= MATERIAL FOR THIS EXERCISE =
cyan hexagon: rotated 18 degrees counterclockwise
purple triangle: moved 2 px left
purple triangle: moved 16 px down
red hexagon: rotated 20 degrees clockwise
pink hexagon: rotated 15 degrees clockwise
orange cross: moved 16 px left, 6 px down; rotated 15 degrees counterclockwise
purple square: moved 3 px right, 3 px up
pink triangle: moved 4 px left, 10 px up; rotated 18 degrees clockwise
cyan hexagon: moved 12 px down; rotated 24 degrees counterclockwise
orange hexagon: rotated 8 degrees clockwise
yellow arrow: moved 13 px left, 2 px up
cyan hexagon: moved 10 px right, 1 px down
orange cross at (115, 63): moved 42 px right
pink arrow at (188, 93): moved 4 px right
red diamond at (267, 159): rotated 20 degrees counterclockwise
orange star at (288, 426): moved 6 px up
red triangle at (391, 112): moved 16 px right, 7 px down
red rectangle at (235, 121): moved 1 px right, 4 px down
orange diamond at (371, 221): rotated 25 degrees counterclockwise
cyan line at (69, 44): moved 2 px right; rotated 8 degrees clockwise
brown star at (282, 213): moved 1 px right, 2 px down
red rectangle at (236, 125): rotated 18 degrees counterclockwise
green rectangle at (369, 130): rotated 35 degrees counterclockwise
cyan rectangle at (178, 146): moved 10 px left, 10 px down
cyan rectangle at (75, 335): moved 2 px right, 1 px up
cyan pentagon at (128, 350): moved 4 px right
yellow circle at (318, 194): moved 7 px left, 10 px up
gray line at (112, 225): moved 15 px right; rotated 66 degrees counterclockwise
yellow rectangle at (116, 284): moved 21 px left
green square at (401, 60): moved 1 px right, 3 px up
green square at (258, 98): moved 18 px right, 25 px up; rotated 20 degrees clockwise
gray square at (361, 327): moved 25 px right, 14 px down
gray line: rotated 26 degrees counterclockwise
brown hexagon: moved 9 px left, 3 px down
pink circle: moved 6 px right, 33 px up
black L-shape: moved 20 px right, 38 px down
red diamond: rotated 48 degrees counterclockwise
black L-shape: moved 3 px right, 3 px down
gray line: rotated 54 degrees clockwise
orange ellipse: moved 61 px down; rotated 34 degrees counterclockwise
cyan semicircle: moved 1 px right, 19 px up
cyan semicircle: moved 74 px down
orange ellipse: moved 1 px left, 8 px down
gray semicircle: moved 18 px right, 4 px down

= EXERCISE DIRECTIONS =
Can you turn the listing above, from its first line through the line that contains "orange diamond at" (both ends included), into a numbered list with any blank lines dropped?

= FINISHED EXERCISE =
1. cyan hexagon: rotated 18 degrees counterclockwise
2. purple triangle: moved 2 px left
3. purple triangle: moved 16 px down
4. red hexagon: rotated 20 degrees clockwise
5. pink hexagon: rotated 15 degrees clockwise
6. orange cross: moved 16 px left, 6 px down; rotated 15 degrees counterclockwise
7. purple square: moved 3 px right, 3 px up
8. pink triangle: moved 4 px left, 10 px up; rotated 18 degrees clockwise
9. cyan hexagon: moved 12 px down; rotated 24 degrees counterclockwise
10. orange hexagon: rotated 8 degrees clockwise
11. yellow arrow: moved 13 px left, 2 px up
12. cyan hexagon: moved 10 px right, 1 px down
13. orange cross at (115, 63): moved 42 px right
14. pink arrow at (188, 93): moved 4 px right
15. red diamond at (267, 159): rotated 20 degrees counterclockwise
16. orange star at (288, 426): moved 6 px up
17. red triangle at (391, 112): moved 16 px right, 7 px down
18. red rectangle at (235, 121): moved 1 px right, 4 px down
19. orange diamond at (371, 221): rotated 25 degrees counterclockwise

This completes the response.